Object change listings:
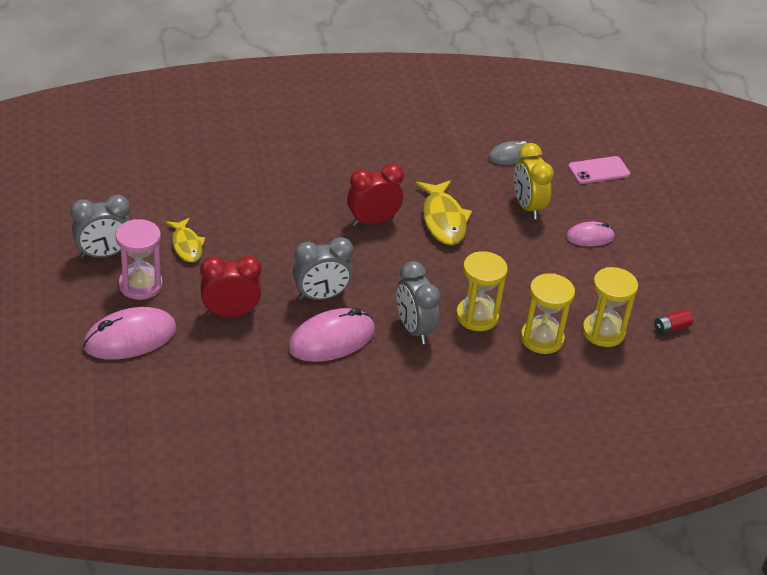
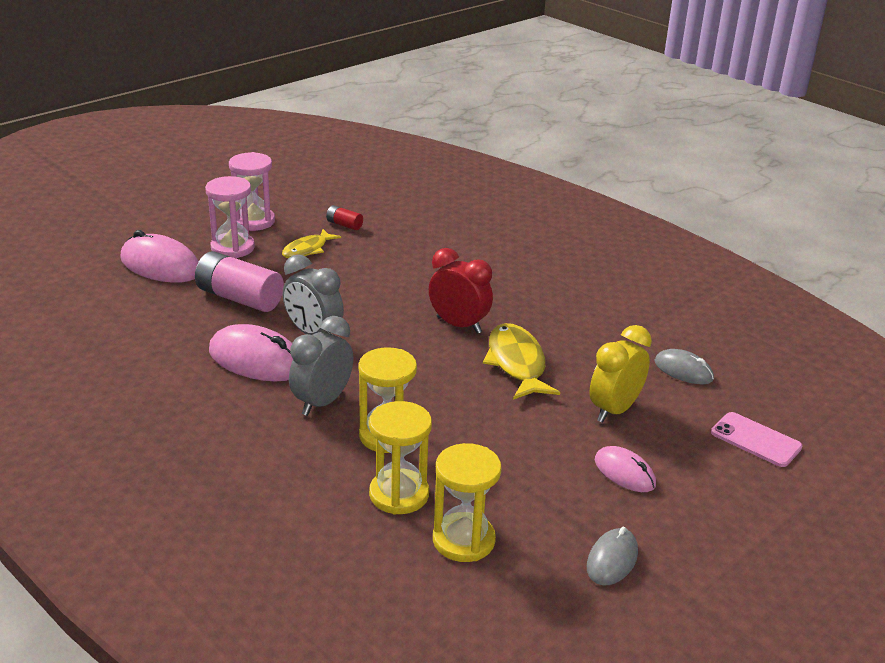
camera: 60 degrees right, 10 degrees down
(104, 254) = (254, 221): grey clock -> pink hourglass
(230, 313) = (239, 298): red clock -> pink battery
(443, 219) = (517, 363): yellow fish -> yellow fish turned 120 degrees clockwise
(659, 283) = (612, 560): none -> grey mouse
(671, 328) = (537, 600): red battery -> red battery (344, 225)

==

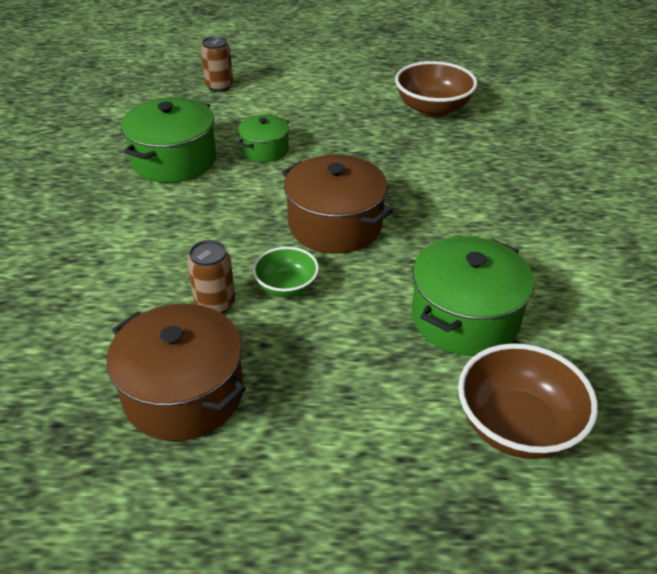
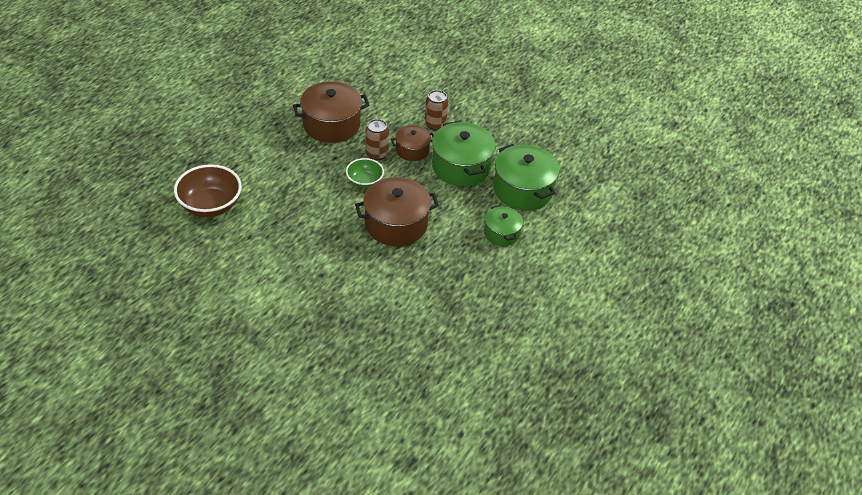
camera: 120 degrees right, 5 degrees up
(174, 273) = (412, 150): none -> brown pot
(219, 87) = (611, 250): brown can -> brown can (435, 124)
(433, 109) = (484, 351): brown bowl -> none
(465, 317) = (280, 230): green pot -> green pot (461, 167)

EXERCISE DETAILS: Using the records above, copy word for word the line with "(174, 273) = (412, 150): none -> brown pot", the line with "(465, 317) = (280, 230): green", and every line between them.

ANSWER AREA:
(174, 273) = (412, 150): none -> brown pot
(219, 87) = (611, 250): brown can -> brown can (435, 124)
(433, 109) = (484, 351): brown bowl -> none
(465, 317) = (280, 230): green pot -> green pot (461, 167)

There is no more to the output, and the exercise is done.